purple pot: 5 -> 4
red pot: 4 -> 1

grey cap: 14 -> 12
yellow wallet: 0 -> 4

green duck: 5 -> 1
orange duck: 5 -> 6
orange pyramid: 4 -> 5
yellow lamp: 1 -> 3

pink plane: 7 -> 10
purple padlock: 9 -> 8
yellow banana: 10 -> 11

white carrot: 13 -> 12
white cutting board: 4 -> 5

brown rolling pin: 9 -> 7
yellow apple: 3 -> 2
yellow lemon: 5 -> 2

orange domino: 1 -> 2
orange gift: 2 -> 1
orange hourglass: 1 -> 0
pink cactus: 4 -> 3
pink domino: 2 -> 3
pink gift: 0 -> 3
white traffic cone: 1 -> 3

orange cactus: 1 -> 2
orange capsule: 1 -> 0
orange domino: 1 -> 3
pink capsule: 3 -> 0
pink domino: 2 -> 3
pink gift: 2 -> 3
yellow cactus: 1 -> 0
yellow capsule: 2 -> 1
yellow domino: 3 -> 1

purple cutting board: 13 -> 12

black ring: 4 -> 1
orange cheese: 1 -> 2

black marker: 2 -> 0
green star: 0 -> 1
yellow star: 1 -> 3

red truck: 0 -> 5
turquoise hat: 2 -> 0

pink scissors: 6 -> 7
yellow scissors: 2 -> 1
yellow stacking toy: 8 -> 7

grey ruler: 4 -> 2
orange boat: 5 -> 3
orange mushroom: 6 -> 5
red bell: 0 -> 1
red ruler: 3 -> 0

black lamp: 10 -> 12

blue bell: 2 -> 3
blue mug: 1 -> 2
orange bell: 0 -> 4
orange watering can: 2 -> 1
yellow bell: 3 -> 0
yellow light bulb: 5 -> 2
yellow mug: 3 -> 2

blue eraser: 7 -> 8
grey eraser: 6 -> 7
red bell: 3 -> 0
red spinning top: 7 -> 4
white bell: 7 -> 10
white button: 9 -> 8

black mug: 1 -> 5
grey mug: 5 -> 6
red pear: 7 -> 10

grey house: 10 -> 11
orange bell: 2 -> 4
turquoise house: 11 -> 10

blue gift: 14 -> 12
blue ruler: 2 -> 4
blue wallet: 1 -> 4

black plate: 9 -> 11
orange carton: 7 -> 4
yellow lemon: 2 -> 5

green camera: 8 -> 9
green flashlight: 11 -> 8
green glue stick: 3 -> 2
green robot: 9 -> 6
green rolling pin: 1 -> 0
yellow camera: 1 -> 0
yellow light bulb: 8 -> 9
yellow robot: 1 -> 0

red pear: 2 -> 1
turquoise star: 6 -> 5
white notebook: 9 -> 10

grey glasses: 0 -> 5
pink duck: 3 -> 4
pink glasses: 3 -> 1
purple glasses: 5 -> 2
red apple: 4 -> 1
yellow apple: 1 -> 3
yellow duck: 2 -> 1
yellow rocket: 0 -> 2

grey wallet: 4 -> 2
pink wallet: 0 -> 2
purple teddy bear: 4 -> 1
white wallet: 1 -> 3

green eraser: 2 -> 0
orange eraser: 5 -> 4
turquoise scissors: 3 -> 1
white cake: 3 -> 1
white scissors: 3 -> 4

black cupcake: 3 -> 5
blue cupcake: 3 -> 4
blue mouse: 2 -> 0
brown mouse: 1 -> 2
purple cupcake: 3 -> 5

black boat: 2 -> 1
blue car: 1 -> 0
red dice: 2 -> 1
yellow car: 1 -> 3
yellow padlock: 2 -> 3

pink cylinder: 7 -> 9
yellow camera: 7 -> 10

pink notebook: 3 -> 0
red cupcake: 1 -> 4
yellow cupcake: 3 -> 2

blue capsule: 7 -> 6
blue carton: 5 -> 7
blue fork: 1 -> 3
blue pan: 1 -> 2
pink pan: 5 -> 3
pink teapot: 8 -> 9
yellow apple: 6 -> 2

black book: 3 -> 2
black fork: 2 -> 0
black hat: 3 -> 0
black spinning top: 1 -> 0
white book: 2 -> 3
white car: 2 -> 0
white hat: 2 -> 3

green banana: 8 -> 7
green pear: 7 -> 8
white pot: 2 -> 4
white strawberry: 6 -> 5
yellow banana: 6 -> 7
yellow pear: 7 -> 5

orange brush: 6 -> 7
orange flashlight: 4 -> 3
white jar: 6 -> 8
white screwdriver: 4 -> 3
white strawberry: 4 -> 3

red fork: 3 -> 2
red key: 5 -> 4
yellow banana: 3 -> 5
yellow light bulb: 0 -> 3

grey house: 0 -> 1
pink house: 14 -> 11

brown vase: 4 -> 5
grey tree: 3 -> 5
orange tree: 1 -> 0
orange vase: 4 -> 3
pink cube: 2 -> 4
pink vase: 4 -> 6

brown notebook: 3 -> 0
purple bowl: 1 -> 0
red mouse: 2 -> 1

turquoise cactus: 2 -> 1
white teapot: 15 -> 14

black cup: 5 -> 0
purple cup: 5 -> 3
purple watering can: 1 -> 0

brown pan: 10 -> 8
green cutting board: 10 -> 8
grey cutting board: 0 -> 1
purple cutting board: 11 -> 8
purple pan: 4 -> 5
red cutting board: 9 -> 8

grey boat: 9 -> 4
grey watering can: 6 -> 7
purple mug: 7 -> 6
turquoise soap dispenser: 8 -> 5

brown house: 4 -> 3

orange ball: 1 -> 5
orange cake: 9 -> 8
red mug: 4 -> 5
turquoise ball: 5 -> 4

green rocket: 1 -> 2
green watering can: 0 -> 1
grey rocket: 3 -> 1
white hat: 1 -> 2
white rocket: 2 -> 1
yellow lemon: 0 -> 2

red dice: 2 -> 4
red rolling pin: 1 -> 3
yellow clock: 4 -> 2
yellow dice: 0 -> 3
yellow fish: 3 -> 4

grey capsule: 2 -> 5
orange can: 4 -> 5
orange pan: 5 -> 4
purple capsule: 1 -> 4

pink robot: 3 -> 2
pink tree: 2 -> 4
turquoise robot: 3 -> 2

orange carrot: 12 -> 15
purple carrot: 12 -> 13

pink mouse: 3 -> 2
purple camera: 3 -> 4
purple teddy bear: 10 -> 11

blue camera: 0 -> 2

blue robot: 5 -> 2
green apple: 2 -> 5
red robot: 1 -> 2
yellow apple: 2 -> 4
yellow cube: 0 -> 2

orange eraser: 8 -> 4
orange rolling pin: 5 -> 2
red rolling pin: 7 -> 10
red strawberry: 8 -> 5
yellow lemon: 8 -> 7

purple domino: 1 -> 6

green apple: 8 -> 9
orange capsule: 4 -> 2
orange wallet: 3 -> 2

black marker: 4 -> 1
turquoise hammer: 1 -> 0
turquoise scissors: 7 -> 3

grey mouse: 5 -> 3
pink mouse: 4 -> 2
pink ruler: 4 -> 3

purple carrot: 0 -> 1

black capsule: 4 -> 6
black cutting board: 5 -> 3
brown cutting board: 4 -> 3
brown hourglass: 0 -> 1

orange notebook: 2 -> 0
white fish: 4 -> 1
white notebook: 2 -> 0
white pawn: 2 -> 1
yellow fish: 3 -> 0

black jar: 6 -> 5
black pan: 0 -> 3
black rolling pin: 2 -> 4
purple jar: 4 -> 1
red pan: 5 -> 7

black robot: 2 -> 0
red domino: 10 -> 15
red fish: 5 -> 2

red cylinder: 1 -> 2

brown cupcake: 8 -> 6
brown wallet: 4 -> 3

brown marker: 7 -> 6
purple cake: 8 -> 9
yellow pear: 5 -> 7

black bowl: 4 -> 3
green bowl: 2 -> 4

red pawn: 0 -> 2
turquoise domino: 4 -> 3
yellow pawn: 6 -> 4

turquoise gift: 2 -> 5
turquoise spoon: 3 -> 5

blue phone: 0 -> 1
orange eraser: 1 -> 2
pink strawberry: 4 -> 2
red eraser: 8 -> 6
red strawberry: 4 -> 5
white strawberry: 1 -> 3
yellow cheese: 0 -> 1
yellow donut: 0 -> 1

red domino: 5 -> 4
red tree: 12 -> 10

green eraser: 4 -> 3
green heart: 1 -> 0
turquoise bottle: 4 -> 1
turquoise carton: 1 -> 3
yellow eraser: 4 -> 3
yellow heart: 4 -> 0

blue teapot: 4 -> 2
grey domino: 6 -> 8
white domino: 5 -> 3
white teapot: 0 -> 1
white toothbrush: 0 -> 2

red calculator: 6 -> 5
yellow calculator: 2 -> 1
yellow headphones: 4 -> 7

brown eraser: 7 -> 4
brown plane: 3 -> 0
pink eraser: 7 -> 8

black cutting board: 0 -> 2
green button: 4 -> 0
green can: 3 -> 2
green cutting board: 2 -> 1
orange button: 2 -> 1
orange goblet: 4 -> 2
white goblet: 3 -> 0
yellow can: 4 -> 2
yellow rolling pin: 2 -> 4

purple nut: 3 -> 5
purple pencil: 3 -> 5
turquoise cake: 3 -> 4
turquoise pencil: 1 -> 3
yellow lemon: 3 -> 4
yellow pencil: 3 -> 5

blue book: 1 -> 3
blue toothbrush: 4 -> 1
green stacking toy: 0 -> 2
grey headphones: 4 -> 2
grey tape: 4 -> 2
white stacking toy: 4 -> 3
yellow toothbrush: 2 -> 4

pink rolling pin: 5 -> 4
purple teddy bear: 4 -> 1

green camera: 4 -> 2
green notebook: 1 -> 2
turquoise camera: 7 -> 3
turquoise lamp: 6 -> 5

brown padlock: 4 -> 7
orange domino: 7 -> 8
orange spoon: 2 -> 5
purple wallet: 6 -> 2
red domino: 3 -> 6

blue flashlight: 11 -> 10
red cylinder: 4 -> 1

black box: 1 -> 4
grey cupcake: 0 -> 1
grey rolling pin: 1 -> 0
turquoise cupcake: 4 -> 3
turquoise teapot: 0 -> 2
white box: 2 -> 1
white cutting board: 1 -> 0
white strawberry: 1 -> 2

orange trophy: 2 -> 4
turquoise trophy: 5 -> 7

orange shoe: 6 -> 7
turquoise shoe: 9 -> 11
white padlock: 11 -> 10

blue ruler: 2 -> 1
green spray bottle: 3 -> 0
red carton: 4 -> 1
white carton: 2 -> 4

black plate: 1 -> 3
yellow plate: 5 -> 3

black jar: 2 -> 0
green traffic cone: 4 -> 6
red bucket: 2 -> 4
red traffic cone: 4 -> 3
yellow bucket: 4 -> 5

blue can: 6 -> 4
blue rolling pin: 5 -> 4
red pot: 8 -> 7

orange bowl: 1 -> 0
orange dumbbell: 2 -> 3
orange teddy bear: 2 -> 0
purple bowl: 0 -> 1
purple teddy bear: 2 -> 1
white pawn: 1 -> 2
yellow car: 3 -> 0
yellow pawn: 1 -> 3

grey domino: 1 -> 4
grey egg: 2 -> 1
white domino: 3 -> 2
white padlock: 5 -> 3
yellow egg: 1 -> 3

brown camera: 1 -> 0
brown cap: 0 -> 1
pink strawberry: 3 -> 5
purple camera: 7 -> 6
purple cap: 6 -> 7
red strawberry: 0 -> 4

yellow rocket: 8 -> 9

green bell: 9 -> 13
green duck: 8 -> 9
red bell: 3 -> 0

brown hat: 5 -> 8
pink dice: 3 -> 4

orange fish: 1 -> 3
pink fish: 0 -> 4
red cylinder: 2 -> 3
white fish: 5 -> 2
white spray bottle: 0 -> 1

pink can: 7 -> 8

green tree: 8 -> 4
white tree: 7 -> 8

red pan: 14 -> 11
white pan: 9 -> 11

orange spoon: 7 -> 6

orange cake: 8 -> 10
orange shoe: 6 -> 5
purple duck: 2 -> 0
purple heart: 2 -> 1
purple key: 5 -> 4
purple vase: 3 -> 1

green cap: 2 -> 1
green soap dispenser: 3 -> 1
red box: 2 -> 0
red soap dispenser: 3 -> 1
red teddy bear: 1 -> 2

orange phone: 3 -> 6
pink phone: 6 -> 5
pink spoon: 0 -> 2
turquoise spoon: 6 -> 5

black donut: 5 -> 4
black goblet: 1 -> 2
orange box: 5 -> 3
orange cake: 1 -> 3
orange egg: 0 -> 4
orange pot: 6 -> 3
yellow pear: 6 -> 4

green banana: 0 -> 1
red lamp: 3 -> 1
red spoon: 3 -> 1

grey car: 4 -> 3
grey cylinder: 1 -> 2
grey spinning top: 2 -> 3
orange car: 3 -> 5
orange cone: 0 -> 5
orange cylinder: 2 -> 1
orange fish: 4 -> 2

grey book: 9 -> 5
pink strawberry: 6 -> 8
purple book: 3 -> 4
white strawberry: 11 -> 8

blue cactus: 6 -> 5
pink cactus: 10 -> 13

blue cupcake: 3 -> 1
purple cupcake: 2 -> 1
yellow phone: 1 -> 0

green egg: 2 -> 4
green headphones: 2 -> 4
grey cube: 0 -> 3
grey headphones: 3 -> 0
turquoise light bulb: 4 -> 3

===

- [Assignment]: Quote the listing above, but only from the line that shows "brown plane: 3 -> 0" through the line that shows "red pot: 8 -> 7".

- [Written reply]:
brown plane: 3 -> 0
pink eraser: 7 -> 8

black cutting board: 0 -> 2
green button: 4 -> 0
green can: 3 -> 2
green cutting board: 2 -> 1
orange button: 2 -> 1
orange goblet: 4 -> 2
white goblet: 3 -> 0
yellow can: 4 -> 2
yellow rolling pin: 2 -> 4

purple nut: 3 -> 5
purple pencil: 3 -> 5
turquoise cake: 3 -> 4
turquoise pencil: 1 -> 3
yellow lemon: 3 -> 4
yellow pencil: 3 -> 5

blue book: 1 -> 3
blue toothbrush: 4 -> 1
green stacking toy: 0 -> 2
grey headphones: 4 -> 2
grey tape: 4 -> 2
white stacking toy: 4 -> 3
yellow toothbrush: 2 -> 4

pink rolling pin: 5 -> 4
purple teddy bear: 4 -> 1

green camera: 4 -> 2
green notebook: 1 -> 2
turquoise camera: 7 -> 3
turquoise lamp: 6 -> 5

brown padlock: 4 -> 7
orange domino: 7 -> 8
orange spoon: 2 -> 5
purple wallet: 6 -> 2
red domino: 3 -> 6

blue flashlight: 11 -> 10
red cylinder: 4 -> 1

black box: 1 -> 4
grey cupcake: 0 -> 1
grey rolling pin: 1 -> 0
turquoise cupcake: 4 -> 3
turquoise teapot: 0 -> 2
white box: 2 -> 1
white cutting board: 1 -> 0
white strawberry: 1 -> 2

orange trophy: 2 -> 4
turquoise trophy: 5 -> 7

orange shoe: 6 -> 7
turquoise shoe: 9 -> 11
white padlock: 11 -> 10

blue ruler: 2 -> 1
green spray bottle: 3 -> 0
red carton: 4 -> 1
white carton: 2 -> 4

black plate: 1 -> 3
yellow plate: 5 -> 3

black jar: 2 -> 0
green traffic cone: 4 -> 6
red bucket: 2 -> 4
red traffic cone: 4 -> 3
yellow bucket: 4 -> 5

blue can: 6 -> 4
blue rolling pin: 5 -> 4
red pot: 8 -> 7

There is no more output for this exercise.